Start of Block
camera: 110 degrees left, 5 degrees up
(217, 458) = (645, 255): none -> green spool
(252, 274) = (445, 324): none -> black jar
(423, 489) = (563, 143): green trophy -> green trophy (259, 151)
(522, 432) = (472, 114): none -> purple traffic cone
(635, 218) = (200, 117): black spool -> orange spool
End of Block
- [EXERCISE AIM]: Once the line with "(522, 432) = (472, 114): none" is located in the data above, repeat it and every later line through the end, exactly.

- [RESPONSE TO THE TASK]:
(522, 432) = (472, 114): none -> purple traffic cone
(635, 218) = (200, 117): black spool -> orange spool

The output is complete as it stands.